Exactly and only the lines below from the one containing "building: [345,97,373,120] ->" down to the one containing "building: none -> [205,410,351,457]" are wanted, both included; please exclude every picture.

Recorded data:
....

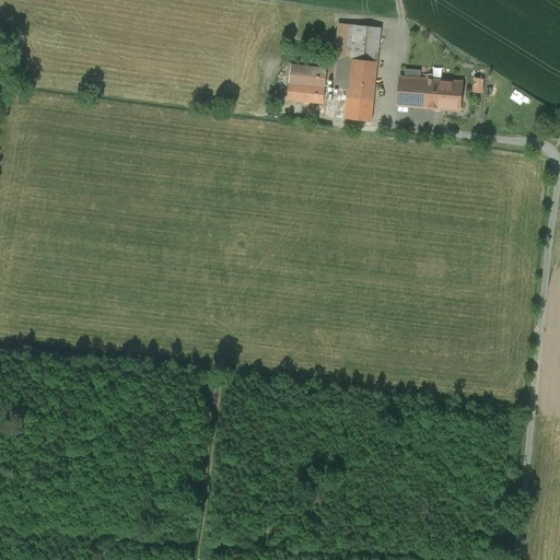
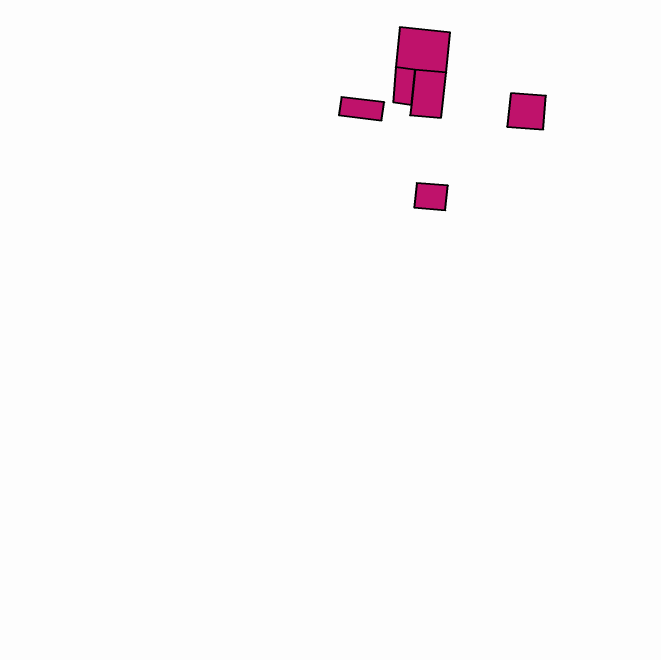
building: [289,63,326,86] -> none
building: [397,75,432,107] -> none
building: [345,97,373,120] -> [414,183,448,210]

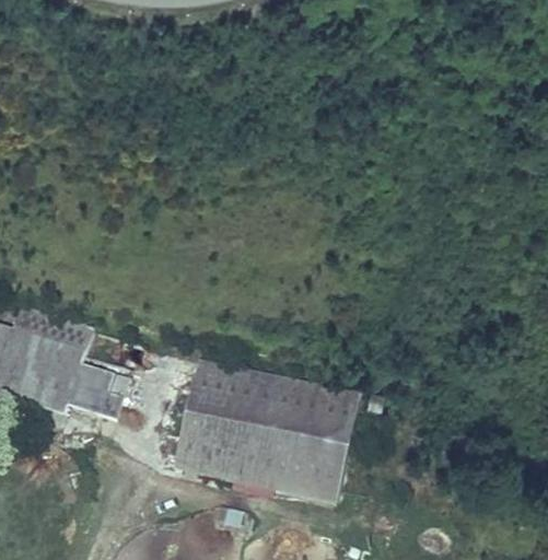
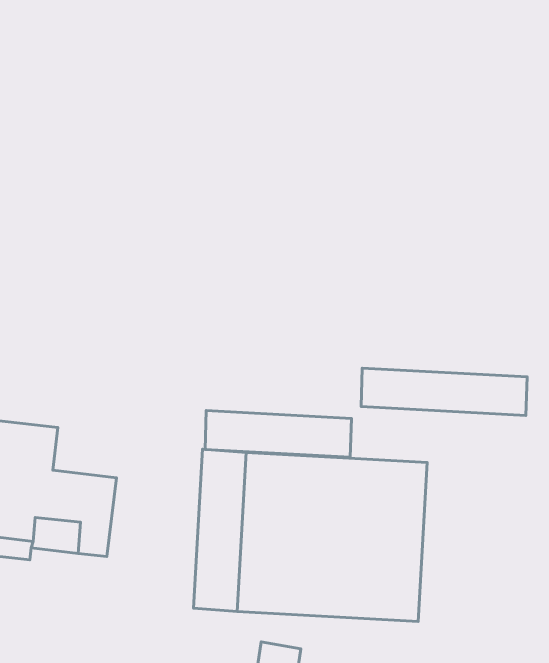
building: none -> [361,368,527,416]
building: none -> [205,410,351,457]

....

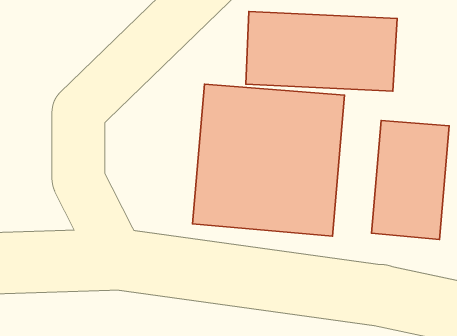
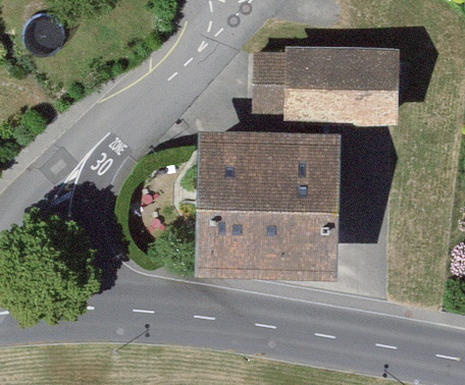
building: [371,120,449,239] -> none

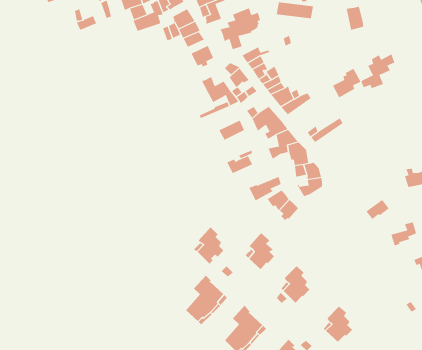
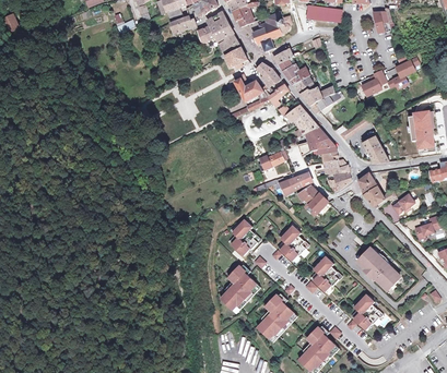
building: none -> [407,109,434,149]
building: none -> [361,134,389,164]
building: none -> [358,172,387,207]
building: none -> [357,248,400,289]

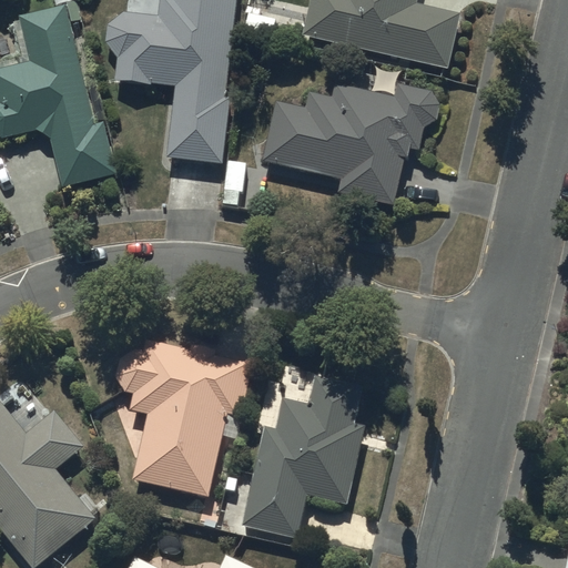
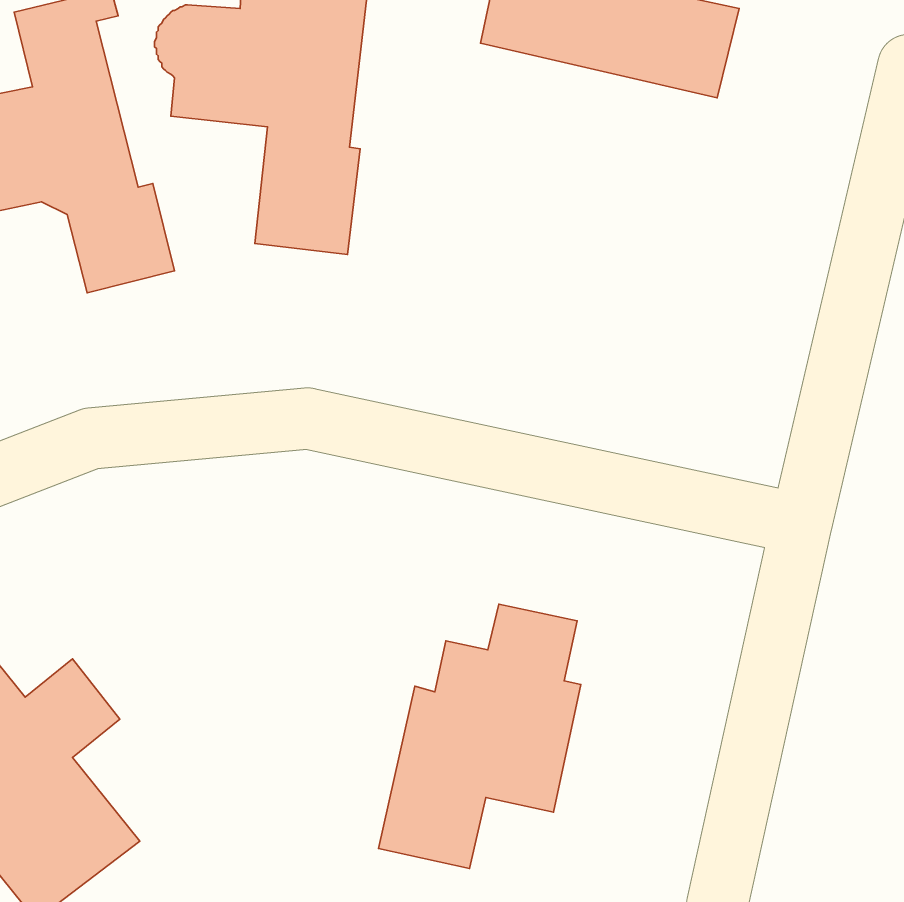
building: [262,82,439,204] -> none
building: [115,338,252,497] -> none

....

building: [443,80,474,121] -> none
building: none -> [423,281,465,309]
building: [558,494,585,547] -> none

....

Solution to the problem:
building: [345,97,373,120] -> [414,183,448,210]

building: none -> [361,368,527,416]
building: none -> [205,410,351,457]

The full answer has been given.